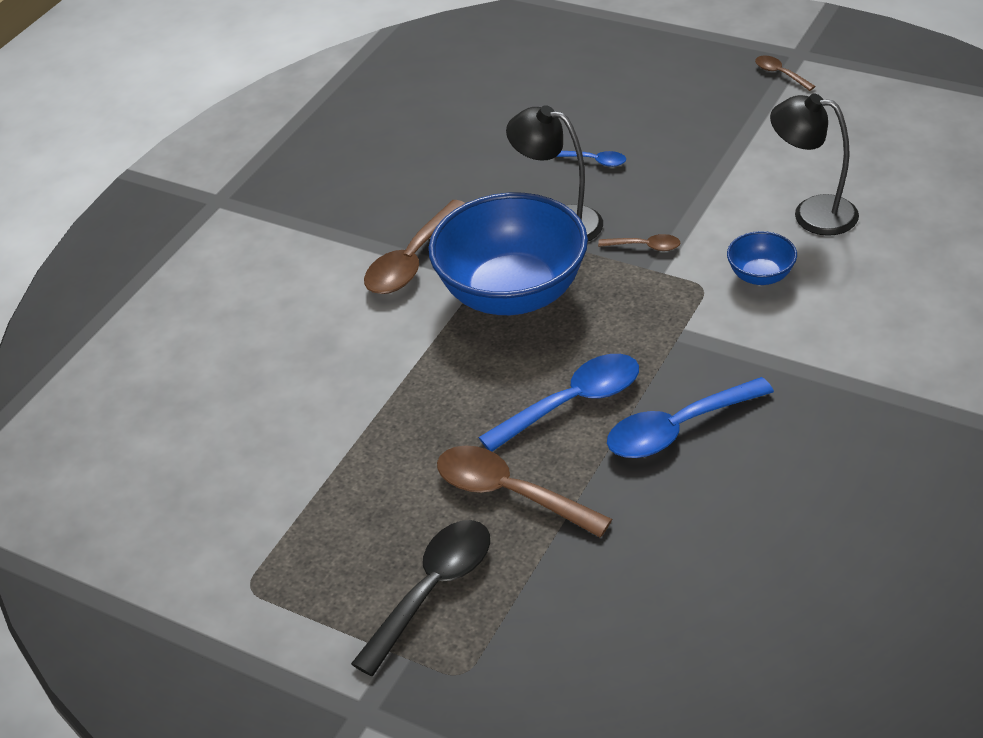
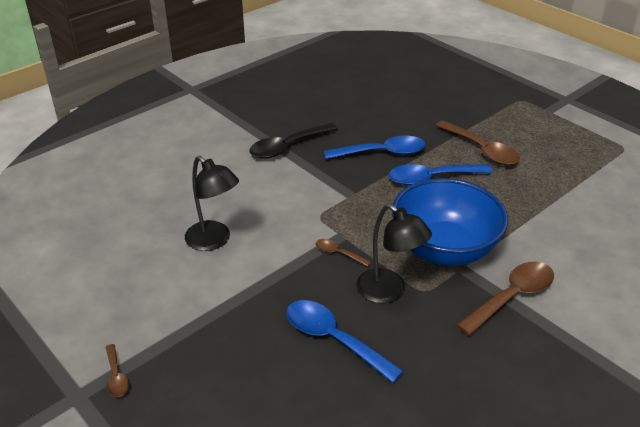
camera: 165 degrees left, 5 degrees down
black spoon [351,520,490,676] -> black spoon moved to [249,123,338,158]
blue spoon [557,151,626,167] -> blue spoon [286,300,403,383], size x2.00
blue bowl [727,231,797,285] -> none

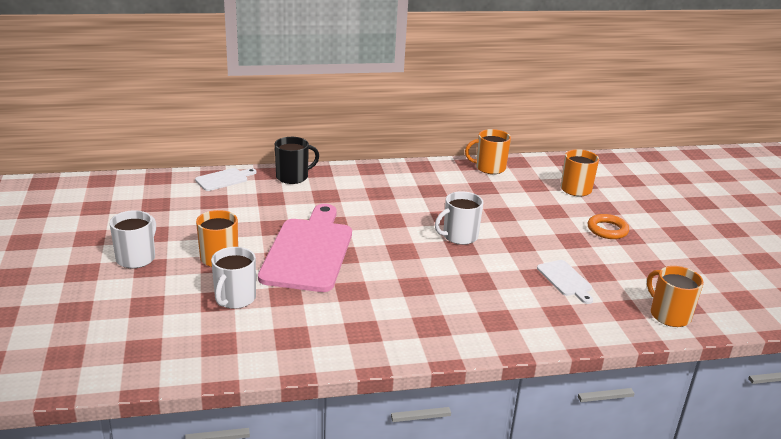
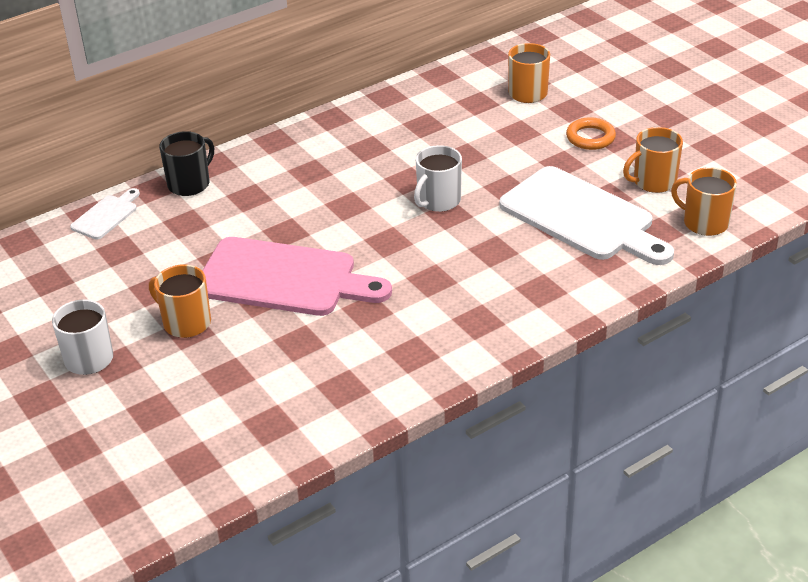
camera: 20 degrees left, 10 degrees up
white mug [211,247,256,309] -> none
pink cutting board [258,204,352,292] -> pink cutting board turned 120 degrees clockwise [202,237,392,316]
orange mug [465,129,511,174] -> orange mug moved to [623,127,683,193]
white cutting board [537,260,593,304] -> white cutting board [499,166,674,265], size x2.19

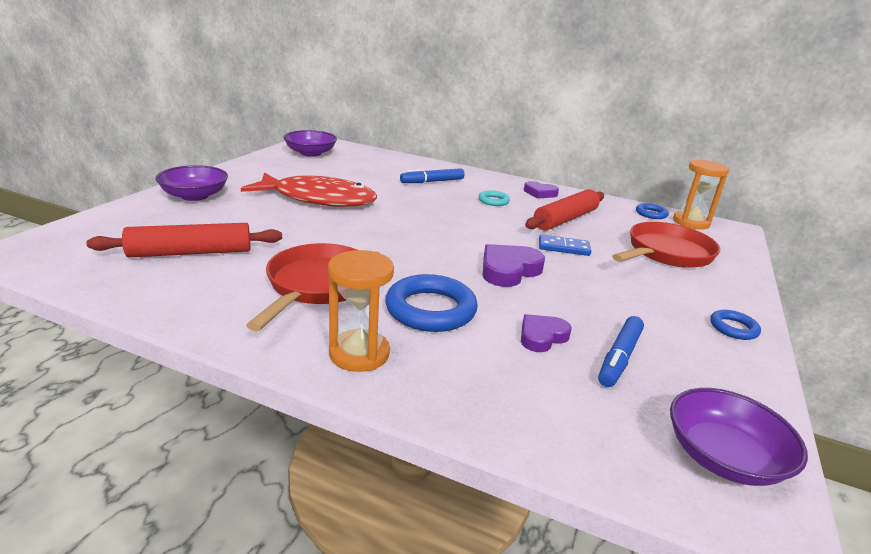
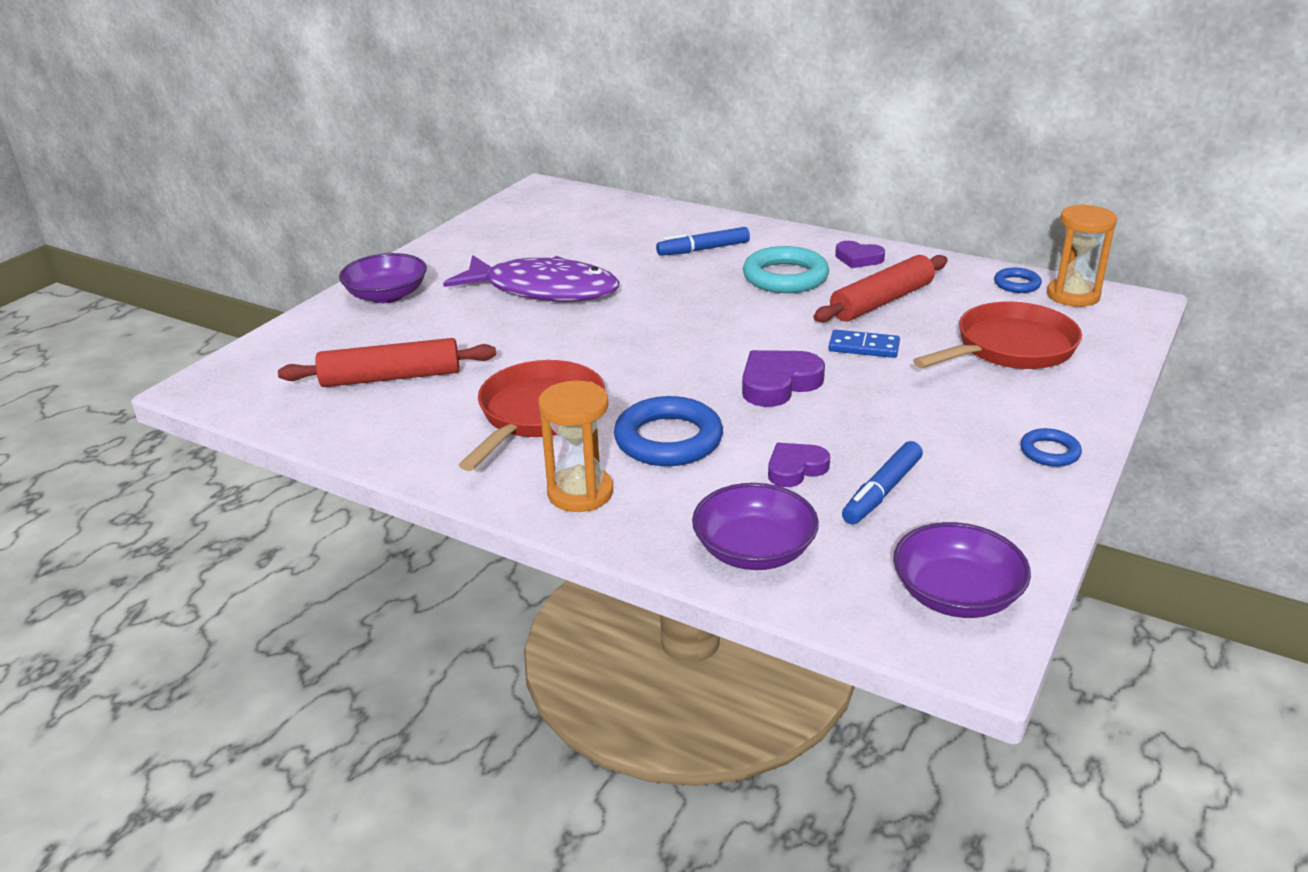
camera: 10 degrees right, 5 degrees up
red fish [241,172,377,207] -> purple fish [443,255,619,302]
purple bowl [283,130,337,157] -> purple bowl moved to [692,483,819,570]
turquoise ring [478,190,510,206] -> turquoise ring [743,246,829,293], size x1.92

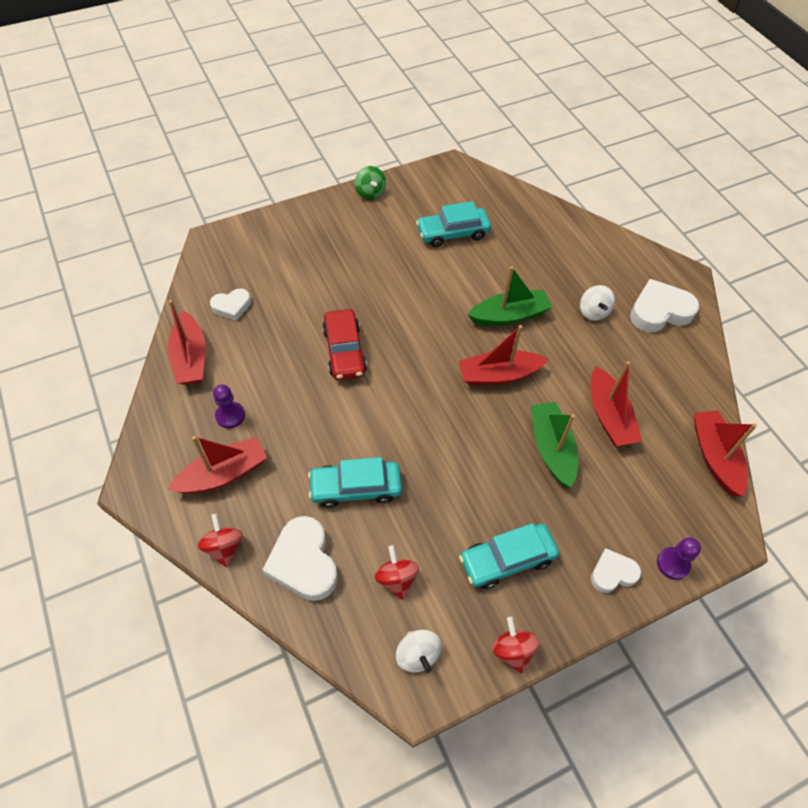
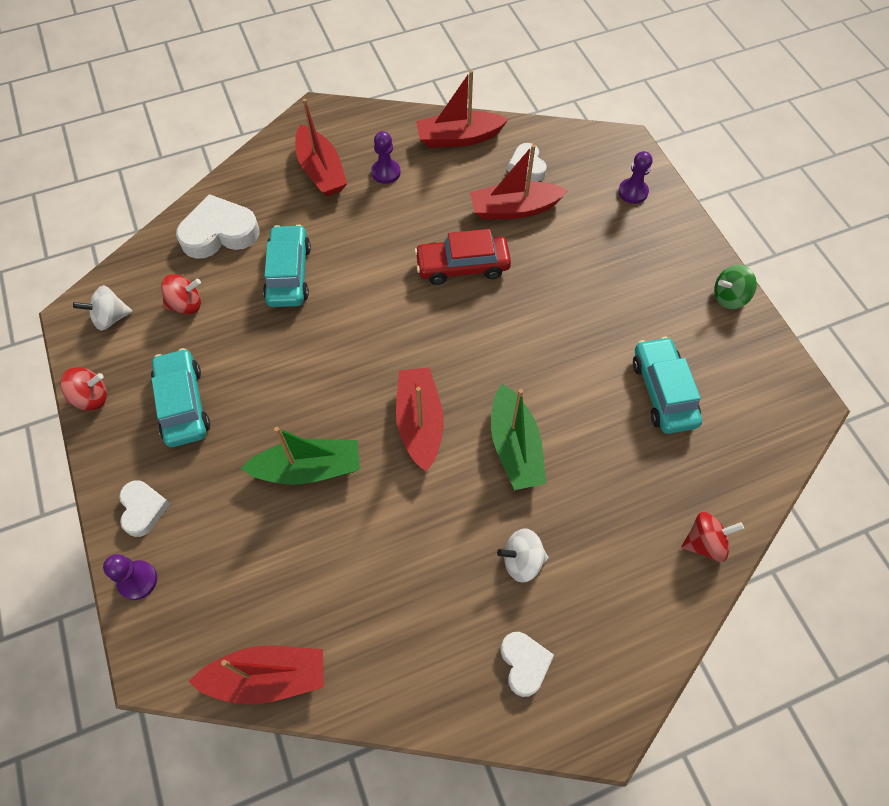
camera: 95 degrees right, 5 degrees up
red spinning top [198,514,243,567] -> red spinning top moved to [681,512,744,562]
red boat [591,361,642,446] -> red boat moved to [470,144,568,220]
white heart [630,279,699,332] -> white heart [501,632,554,697], size x0.59
none -> purple pawn [618,151,653,204]

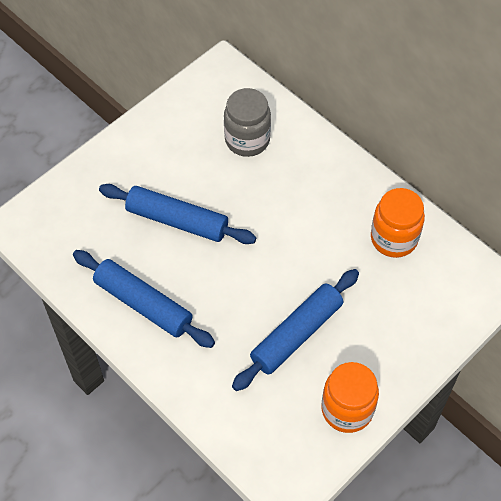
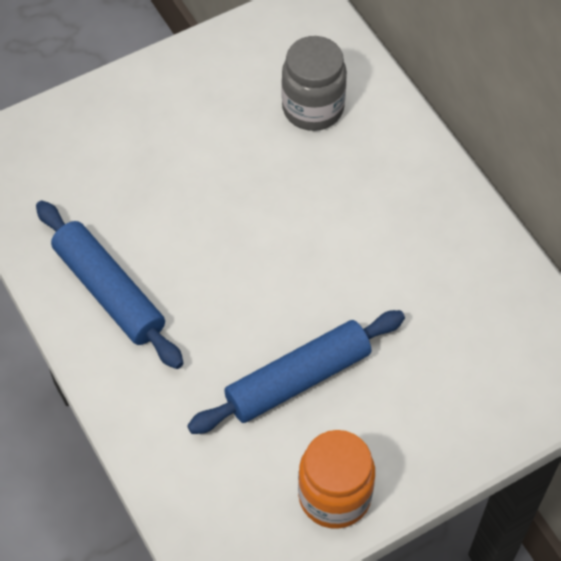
camera: 15 degrees right, 0 degrees up
blue rolling pin [99,184,256,244] -> none
orange jar [371,188,425,258] -> none

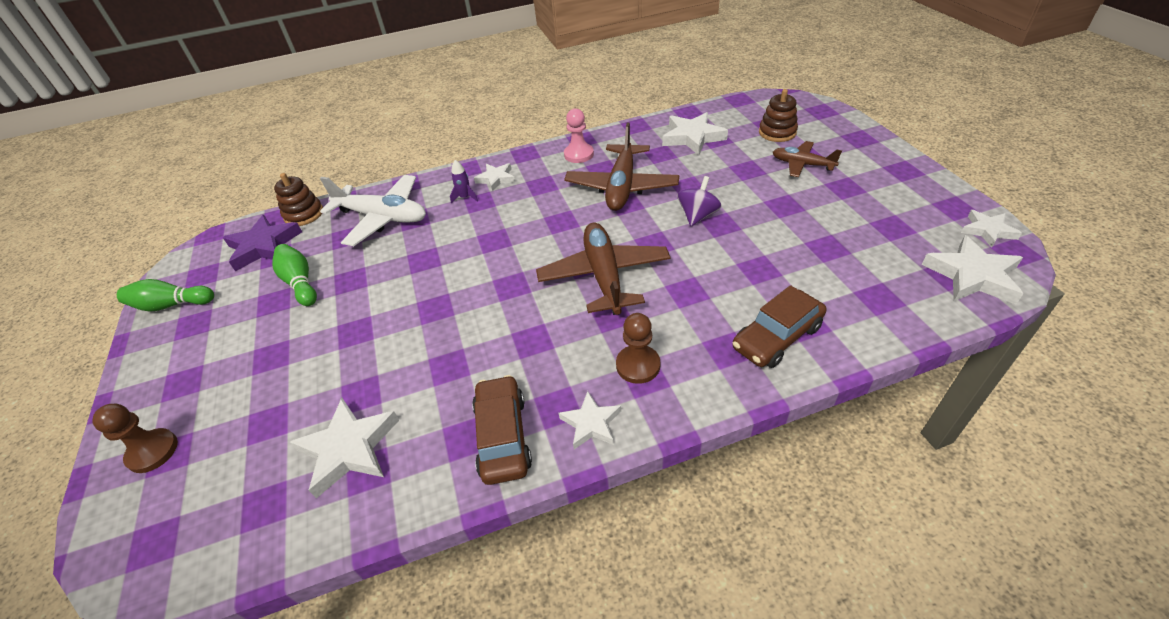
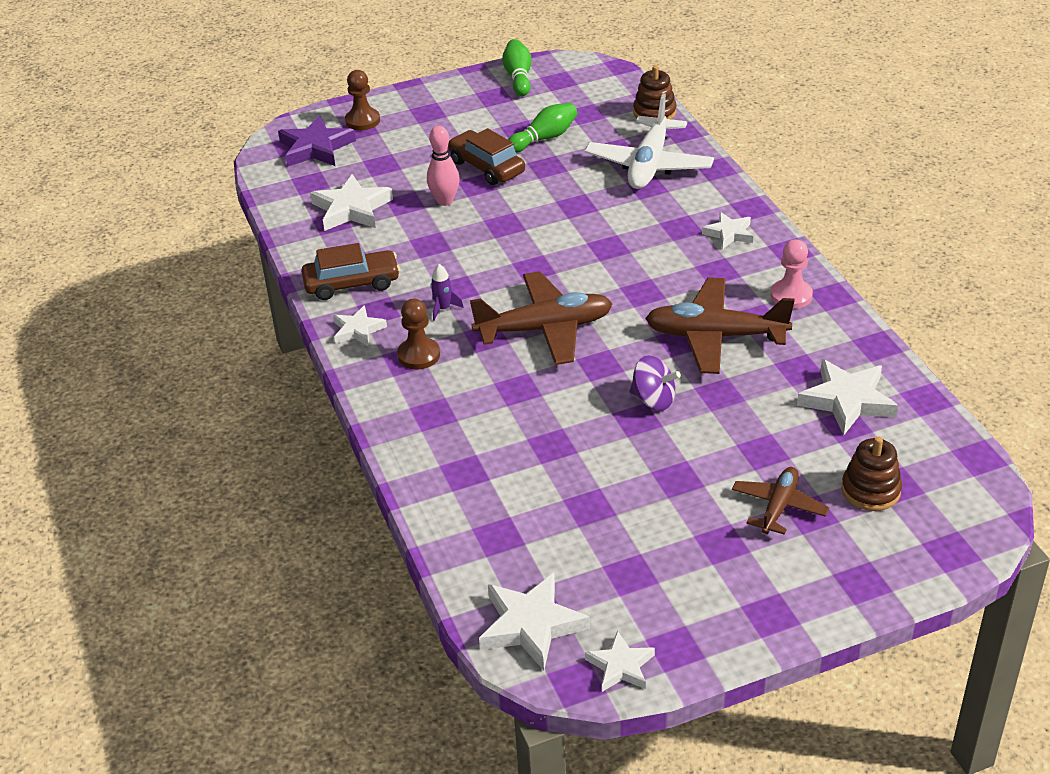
camera: 85 degrees right, 5 degrees down
purple star [223,215,302,271] -> purple star moved to [278,115,356,167]
purple rocket [450,160,478,204] -> purple rocket moved to [431,264,464,321]
brown car [733,285,826,368] -> brown car moved to [448,128,525,185]
none -> pink bowling pin [427,126,460,206]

* **WHAT THIS TASK INVOLVES**
Copy every line of the listing above exactly. Leave each picture out.

* **ANSWER BOX**
camera: 165 degrees left, 5 degrees down
black spoon [351,520,490,676] -> black spoon moved to [249,123,338,158]
blue spoon [557,151,626,167] -> blue spoon [286,300,403,383], size x2.00
blue bowl [727,231,797,285] -> none

camera: 20 degrees left, 10 degrees up
white mug [211,247,256,309] -> none
pink cutting board [258,204,352,292] -> pink cutting board turned 120 degrees clockwise [202,237,392,316]
orange mug [465,129,511,174] -> orange mug moved to [623,127,683,193]
white cutting board [537,260,593,304] -> white cutting board [499,166,674,265], size x2.19

camera: 10 degrees right, 5 degrees up
red fish [241,172,377,207] -> purple fish [443,255,619,302]
purple bowl [283,130,337,157] -> purple bowl moved to [692,483,819,570]
turquoise ring [478,190,510,206] -> turquoise ring [743,246,829,293], size x1.92

camera: 95 degrees right, 5 degrees up
red spinning top [198,514,243,567] -> red spinning top moved to [681,512,744,562]
red boat [591,361,642,446] -> red boat moved to [470,144,568,220]
white heart [630,279,699,332] -> white heart [501,632,554,697], size x0.59
none -> purple pawn [618,151,653,204]

camera: 15 degrees right, 0 degrees up
blue rolling pin [99,184,256,244] -> none
orange jar [371,188,425,258] -> none

camera: 85 degrees right, 5 degrees down
purple star [223,215,302,271] -> purple star moved to [278,115,356,167]
purple rocket [450,160,478,204] -> purple rocket moved to [431,264,464,321]
brown car [733,285,826,368] -> brown car moved to [448,128,525,185]
none -> pink bowling pin [427,126,460,206]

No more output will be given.